Exercise requirements
Below are some records; give them all again exactly, but not the pictures.

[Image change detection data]
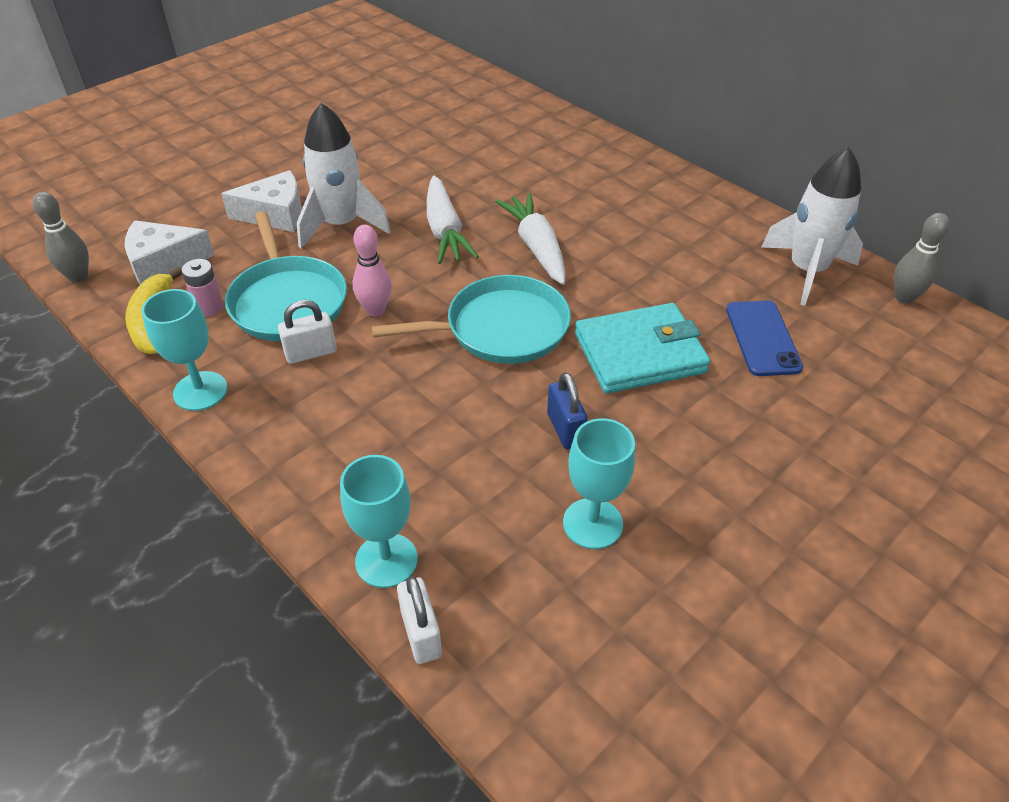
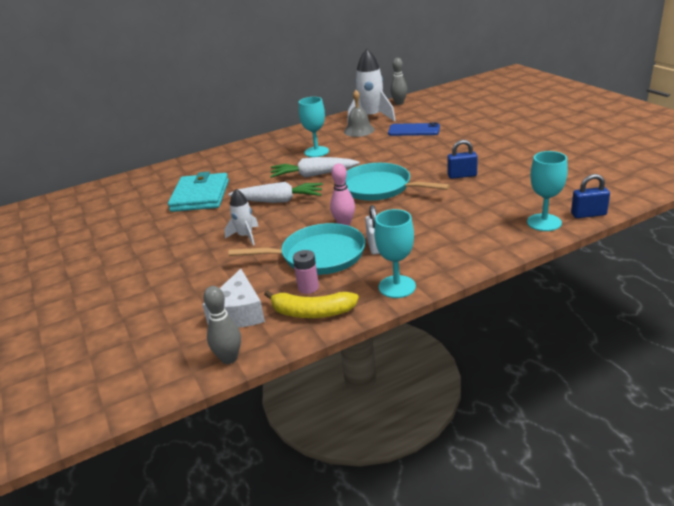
camera: 70 degrees left, 15 degrees down
(275, 214) = (212, 263): white cheese -> none
(341, 225) = (245, 236): white rocket -> white rocket, size x0.56
(421, 633) = (588, 214): white padlock -> blue padlock
(500, 328) = (379, 188): turquoise pan -> turquoise pan turned 60 degrees counterclockwise
(592, 523) = (523, 173): turquoise goblet -> turquoise goblet (316, 152)
(640, 353) = (414, 155): turquoise wallet -> turquoise wallet (200, 196)
(736, 265) = (359, 130): none -> grey bell

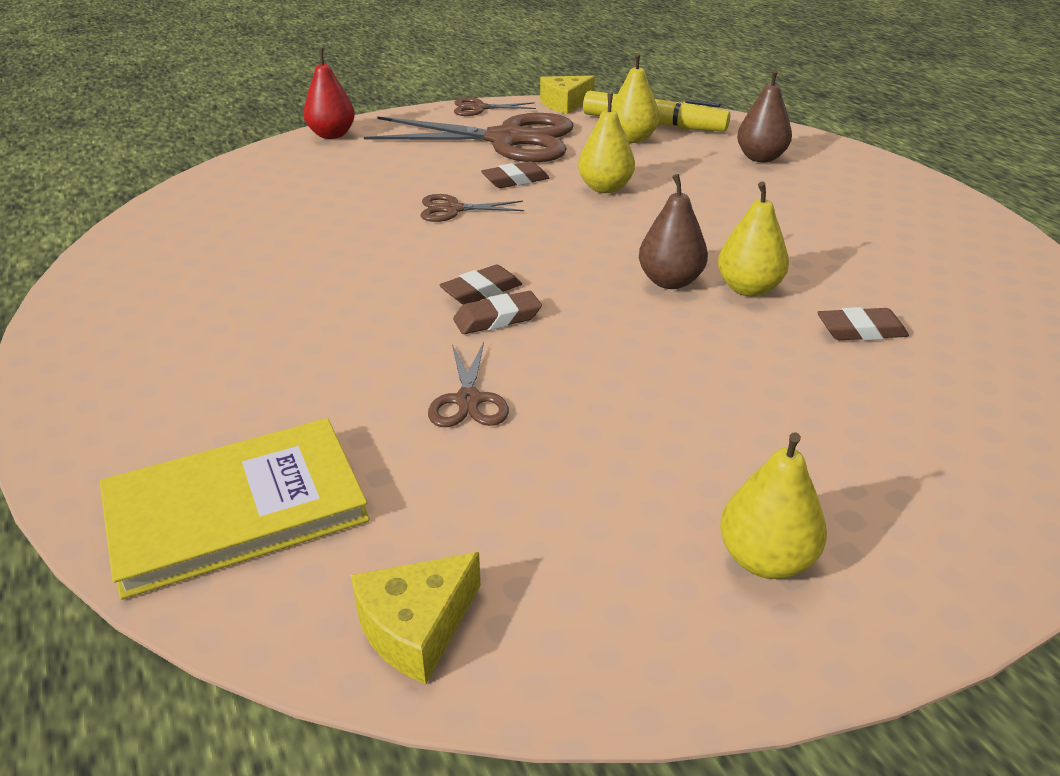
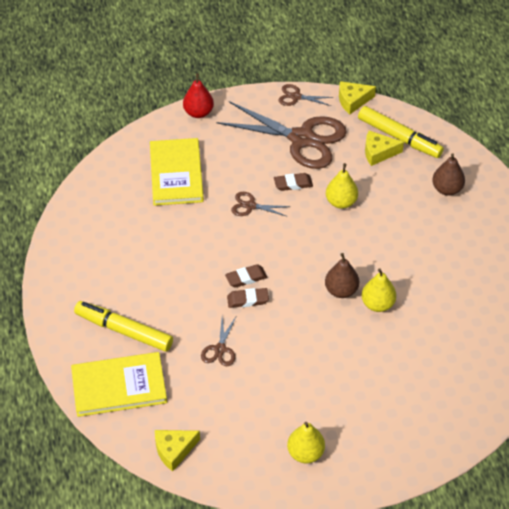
camera: 15 degrees right, 15 degrees up
(237, 405) = (124, 331): none -> yellow marker
(309, 193) = (176, 174): none -> yellow book
(632, 139) = (378, 152): yellow pear -> yellow cheese
(861, 330) = (415, 345): brown eraser -> none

Task result
camera: 70 degrees left, 15 degrees down
(275, 214) = (212, 263): white cheese -> none
(341, 225) = (245, 236): white rocket -> white rocket, size x0.56
(421, 633) = (588, 214): white padlock -> blue padlock
(500, 328) = (379, 188): turquoise pan -> turquoise pan turned 60 degrees counterclockwise
(592, 523) = (523, 173): turquoise goblet -> turquoise goblet (316, 152)
(640, 353) = (414, 155): turquoise wallet -> turquoise wallet (200, 196)
(736, 265) = (359, 130): none -> grey bell

camera: 15 degrees right, 15 degrees up
(237, 405) = (124, 331): none -> yellow marker
(309, 193) = (176, 174): none -> yellow book
(632, 139) = (378, 152): yellow pear -> yellow cheese
(861, 330) = (415, 345): brown eraser -> none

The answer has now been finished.